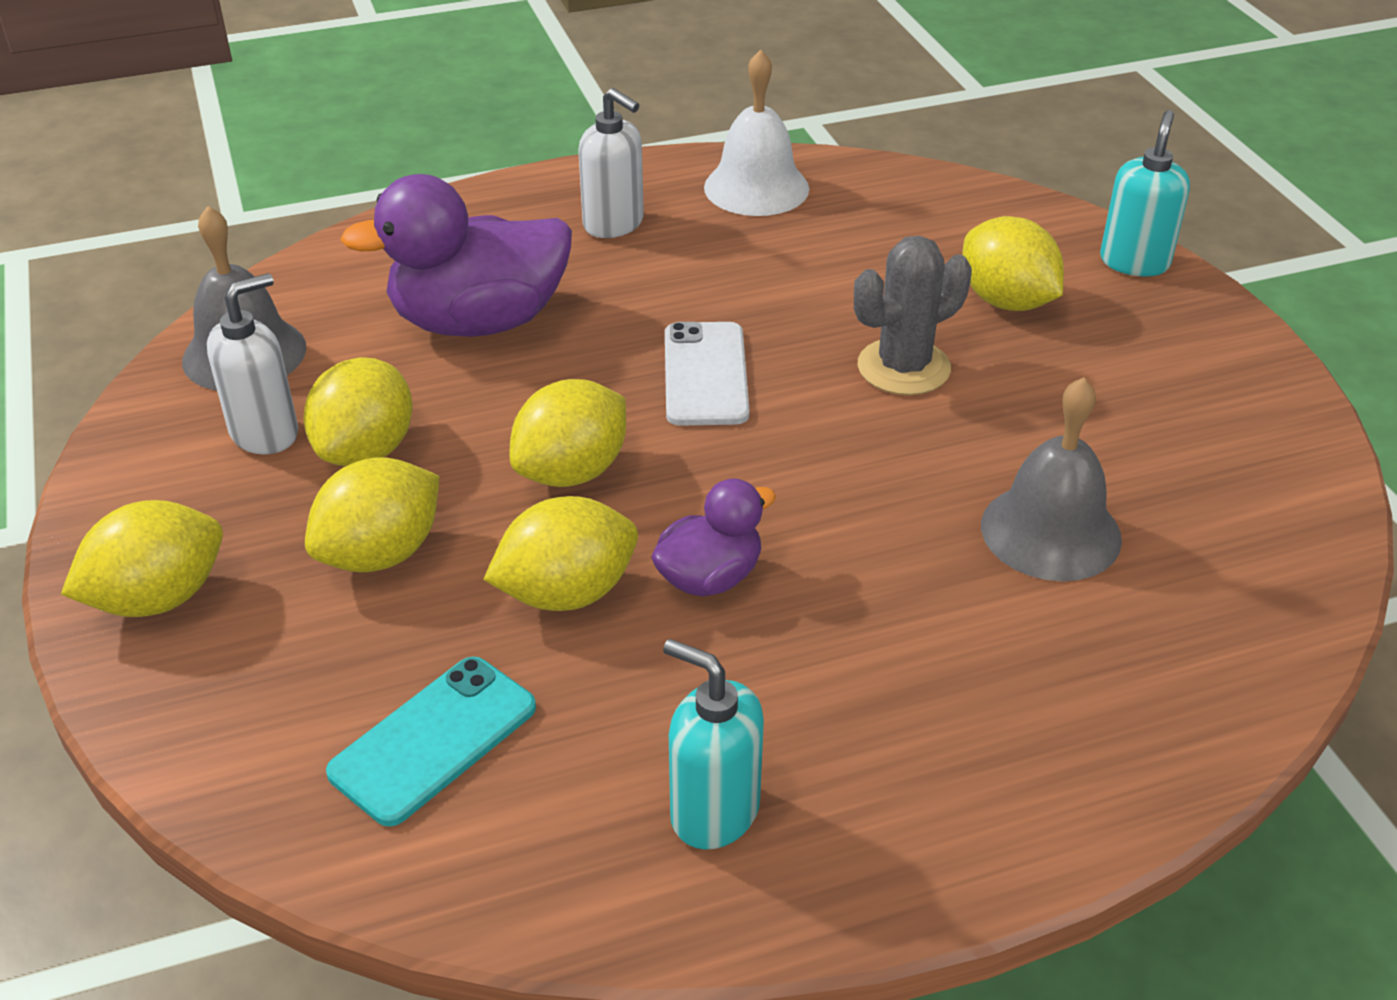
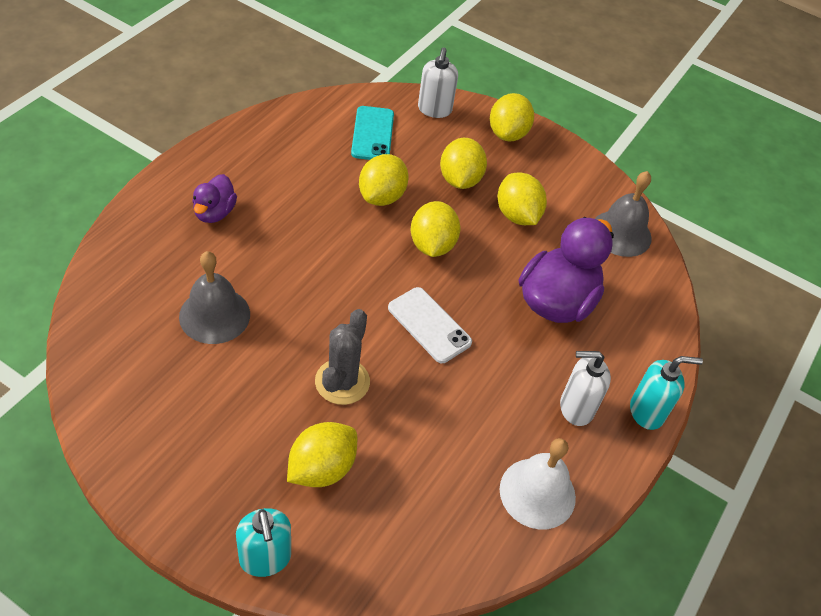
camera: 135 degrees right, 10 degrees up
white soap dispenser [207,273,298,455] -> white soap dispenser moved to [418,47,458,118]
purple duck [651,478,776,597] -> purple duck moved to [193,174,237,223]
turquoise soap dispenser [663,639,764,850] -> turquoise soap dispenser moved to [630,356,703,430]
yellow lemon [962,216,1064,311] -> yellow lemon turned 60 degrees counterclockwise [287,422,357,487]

________

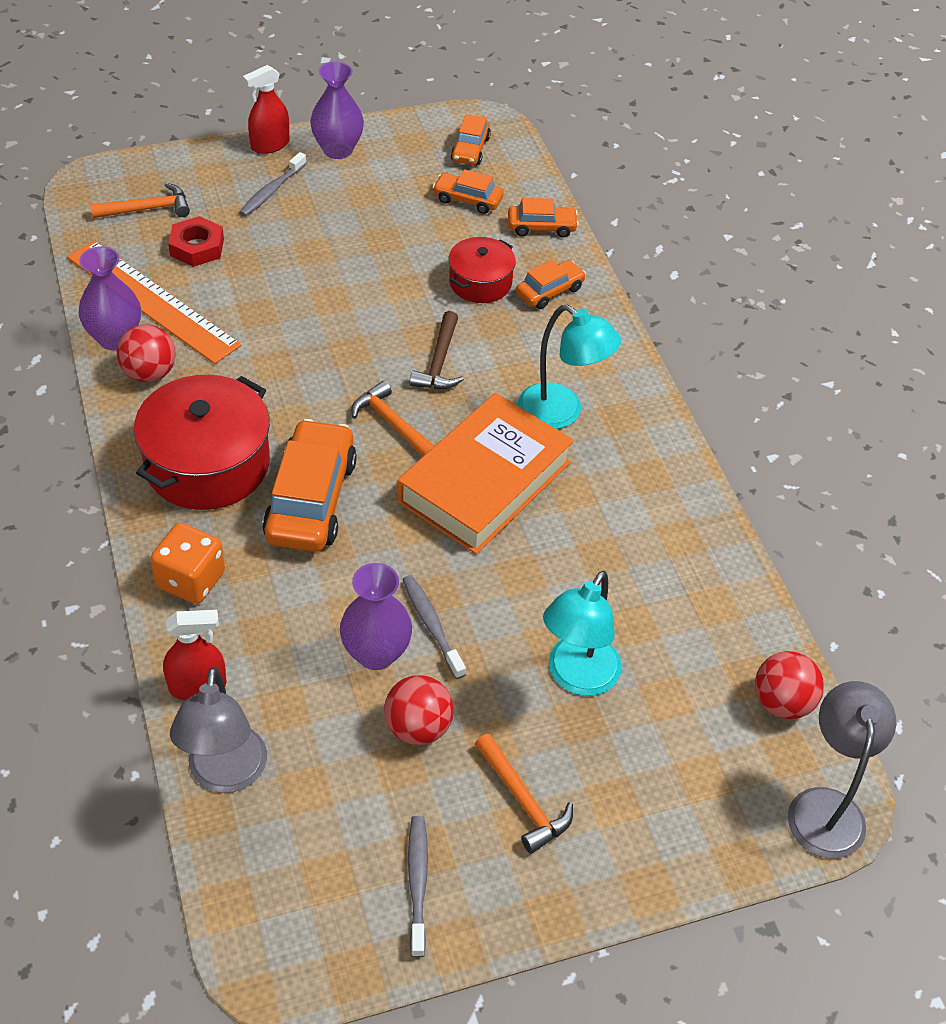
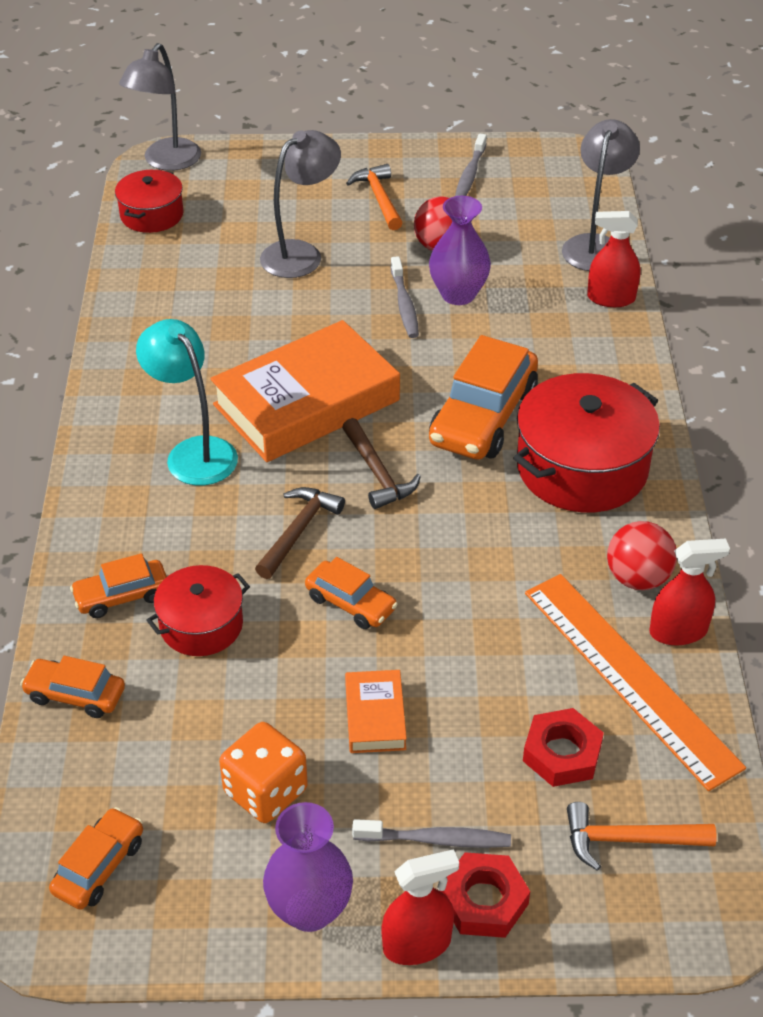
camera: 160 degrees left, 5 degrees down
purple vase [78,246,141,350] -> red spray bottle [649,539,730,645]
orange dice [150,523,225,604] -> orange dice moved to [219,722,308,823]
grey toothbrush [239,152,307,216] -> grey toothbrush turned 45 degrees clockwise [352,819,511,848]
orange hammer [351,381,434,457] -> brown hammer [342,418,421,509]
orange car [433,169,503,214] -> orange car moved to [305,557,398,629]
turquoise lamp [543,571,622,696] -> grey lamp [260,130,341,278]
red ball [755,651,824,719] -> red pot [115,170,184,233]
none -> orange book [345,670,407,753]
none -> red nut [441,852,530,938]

________

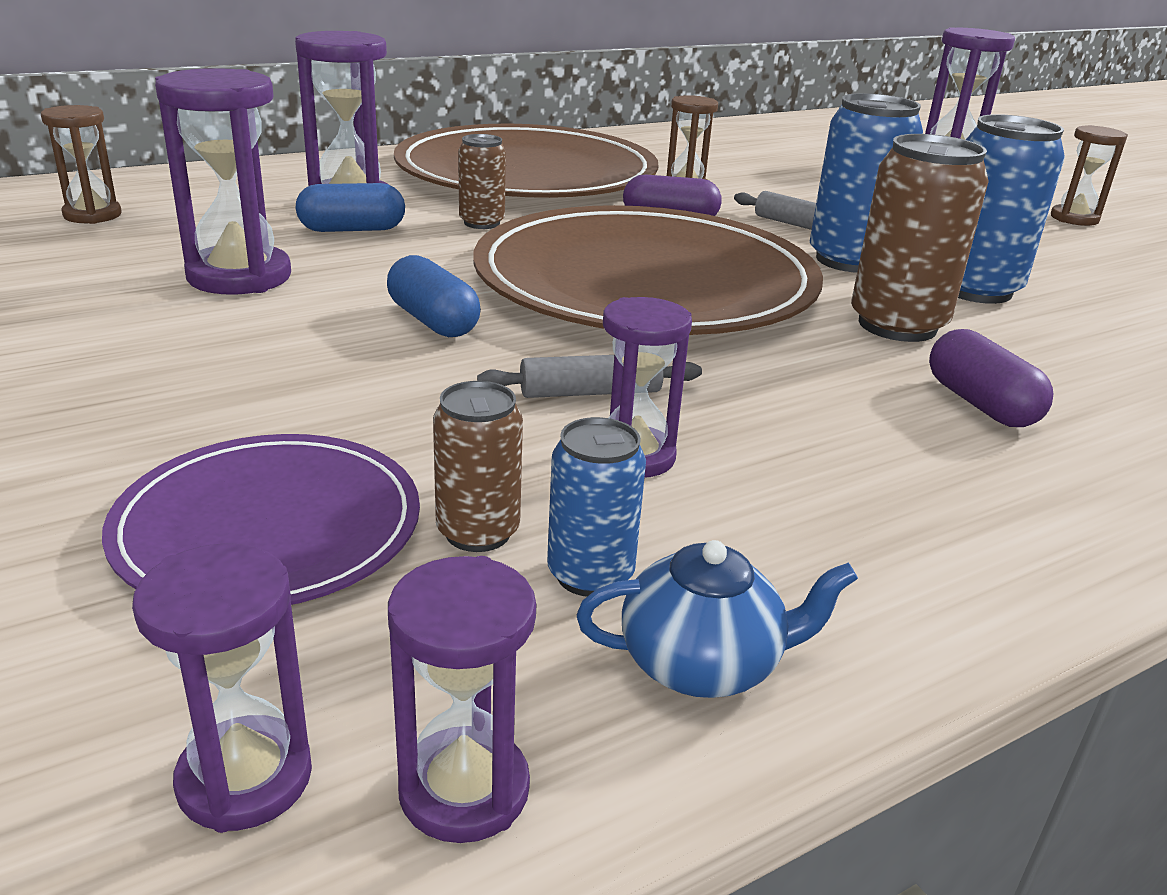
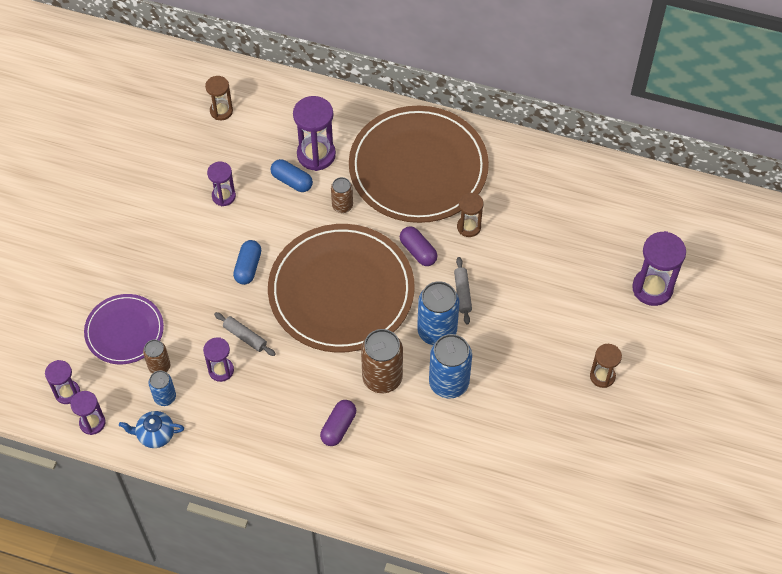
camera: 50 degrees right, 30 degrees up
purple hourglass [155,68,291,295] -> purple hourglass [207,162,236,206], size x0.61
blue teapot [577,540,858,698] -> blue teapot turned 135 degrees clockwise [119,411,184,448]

________

EXERCISE DIRECTIONS
Look back at the data above. Transcribe exactly the lines starting at the line that contains "camera: 135 degrees right, 10 degrees up" and ending at the line that contains "yellow lemon [962,216,1064,311]".

ANSWER SECTION
camera: 135 degrees right, 10 degrees up
white soap dispenser [207,273,298,455] -> white soap dispenser moved to [418,47,458,118]
purple duck [651,478,776,597] -> purple duck moved to [193,174,237,223]
turquoise soap dispenser [663,639,764,850] -> turquoise soap dispenser moved to [630,356,703,430]
yellow lemon [962,216,1064,311] -> yellow lemon turned 60 degrees counterclockwise [287,422,357,487]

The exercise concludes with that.